Coordinate-based change listings
━━━━
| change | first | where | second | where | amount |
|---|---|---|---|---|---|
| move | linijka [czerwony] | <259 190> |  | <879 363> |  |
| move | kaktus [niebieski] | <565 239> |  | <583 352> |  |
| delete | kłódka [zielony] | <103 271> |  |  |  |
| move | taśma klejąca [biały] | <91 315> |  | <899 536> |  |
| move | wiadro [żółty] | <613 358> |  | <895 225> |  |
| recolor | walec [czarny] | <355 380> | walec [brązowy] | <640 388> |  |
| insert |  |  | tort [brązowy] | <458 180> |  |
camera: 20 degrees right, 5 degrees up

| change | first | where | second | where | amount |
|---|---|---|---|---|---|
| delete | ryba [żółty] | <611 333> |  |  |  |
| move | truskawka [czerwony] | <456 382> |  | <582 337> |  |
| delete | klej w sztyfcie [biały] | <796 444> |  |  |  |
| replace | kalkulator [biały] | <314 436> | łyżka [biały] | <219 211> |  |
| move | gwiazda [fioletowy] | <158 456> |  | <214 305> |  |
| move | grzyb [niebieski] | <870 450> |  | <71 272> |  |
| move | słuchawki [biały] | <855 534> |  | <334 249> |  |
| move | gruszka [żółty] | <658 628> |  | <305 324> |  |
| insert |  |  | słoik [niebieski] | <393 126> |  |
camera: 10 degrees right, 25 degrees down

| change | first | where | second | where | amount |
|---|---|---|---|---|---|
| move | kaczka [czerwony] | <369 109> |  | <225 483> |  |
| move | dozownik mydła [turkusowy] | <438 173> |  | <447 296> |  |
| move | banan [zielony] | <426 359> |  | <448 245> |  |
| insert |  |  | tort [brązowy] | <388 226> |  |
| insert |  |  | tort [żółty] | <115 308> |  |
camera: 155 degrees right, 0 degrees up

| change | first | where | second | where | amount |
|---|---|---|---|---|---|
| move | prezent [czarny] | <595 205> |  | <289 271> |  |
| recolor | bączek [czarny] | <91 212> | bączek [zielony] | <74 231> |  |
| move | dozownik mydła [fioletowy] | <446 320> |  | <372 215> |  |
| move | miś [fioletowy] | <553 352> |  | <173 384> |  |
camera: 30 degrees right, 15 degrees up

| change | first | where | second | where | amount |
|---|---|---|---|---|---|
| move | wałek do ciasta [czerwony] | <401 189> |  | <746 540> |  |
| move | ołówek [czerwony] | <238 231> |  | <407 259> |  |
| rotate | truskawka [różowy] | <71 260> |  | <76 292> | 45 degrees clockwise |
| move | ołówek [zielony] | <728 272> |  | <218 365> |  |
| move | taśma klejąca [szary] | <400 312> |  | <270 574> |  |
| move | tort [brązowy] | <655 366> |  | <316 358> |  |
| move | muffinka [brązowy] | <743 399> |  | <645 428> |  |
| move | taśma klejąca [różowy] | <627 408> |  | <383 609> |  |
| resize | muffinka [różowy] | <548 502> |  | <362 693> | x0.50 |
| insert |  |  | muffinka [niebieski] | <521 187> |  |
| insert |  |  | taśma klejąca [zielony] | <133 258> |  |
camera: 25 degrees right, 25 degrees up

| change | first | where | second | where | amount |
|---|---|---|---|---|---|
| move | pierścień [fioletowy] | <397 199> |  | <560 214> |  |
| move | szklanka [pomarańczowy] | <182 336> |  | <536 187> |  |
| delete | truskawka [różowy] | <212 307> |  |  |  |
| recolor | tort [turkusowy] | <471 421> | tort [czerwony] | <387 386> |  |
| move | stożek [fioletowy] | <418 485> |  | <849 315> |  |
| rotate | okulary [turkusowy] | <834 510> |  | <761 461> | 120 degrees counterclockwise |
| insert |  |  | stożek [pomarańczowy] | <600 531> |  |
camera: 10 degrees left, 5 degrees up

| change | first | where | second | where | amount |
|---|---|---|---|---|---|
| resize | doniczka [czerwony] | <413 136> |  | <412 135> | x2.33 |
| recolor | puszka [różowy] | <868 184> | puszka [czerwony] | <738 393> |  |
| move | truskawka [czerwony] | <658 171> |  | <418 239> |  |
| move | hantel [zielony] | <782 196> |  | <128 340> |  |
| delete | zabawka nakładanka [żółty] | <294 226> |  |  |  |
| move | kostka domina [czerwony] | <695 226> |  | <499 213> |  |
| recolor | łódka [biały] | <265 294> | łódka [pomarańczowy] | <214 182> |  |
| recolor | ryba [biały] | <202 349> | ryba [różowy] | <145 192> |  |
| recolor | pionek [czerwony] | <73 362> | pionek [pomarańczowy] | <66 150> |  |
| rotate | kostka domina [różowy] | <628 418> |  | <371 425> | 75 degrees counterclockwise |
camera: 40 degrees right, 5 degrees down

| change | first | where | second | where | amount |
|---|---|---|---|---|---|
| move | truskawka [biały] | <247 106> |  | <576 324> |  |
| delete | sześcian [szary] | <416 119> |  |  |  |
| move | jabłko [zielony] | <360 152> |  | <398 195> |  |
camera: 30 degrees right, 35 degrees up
━━━━
What you should do: From the line holding "taśma klejąca [biały]" to the line holding "[brązowy] | <458", inclusive, restate each line above exactly as written.

The answer:
| move | taśma klejąca [biały] | <91 315> |  | <899 536> |  |
| move | wiadro [żółty] | <613 358> |  | <895 225> |  |
| recolor | walec [czarny] | <355 380> | walec [brązowy] | <640 388> |  |
| insert |  |  | tort [brązowy] | <458 180> |  |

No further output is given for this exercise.